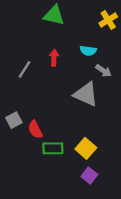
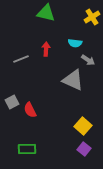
gray line: (25, 69) -> (21, 59), turned 35
green rectangle: (53, 148) -> (27, 149), moved
yellow square: (86, 148) -> (83, 126), moved
purple square: (89, 175) -> (84, 149), moved

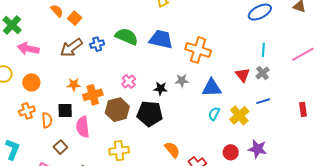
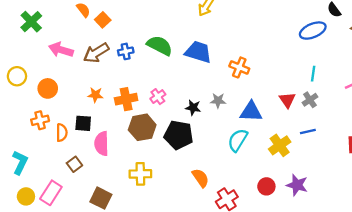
pink arrow: (28, 49) -> (61, 50), moved
orange cross: (198, 50) -> (239, 67), size x0.7
orange cross: (93, 95) -> (126, 99), moved
cyan semicircle: (214, 114) -> (238, 140), moved, size x1.5

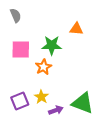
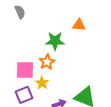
pink square: (21, 49) -> (25, 70), moved
yellow star: (41, 97) -> (42, 83), moved

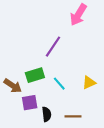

****************************************

Exercise
Without including any images, output the data exactly as given.

Response area
gray line: (25, 69) -> (21, 59), turned 35
green rectangle: (53, 148) -> (27, 149), moved
yellow square: (86, 148) -> (83, 126), moved
purple square: (89, 175) -> (84, 149), moved

pink arrow: (28, 49) -> (61, 50), moved
orange cross: (198, 50) -> (239, 67), size x0.7
orange cross: (93, 95) -> (126, 99), moved
cyan semicircle: (214, 114) -> (238, 140), moved, size x1.5

pink square: (21, 49) -> (25, 70), moved
yellow star: (41, 97) -> (42, 83), moved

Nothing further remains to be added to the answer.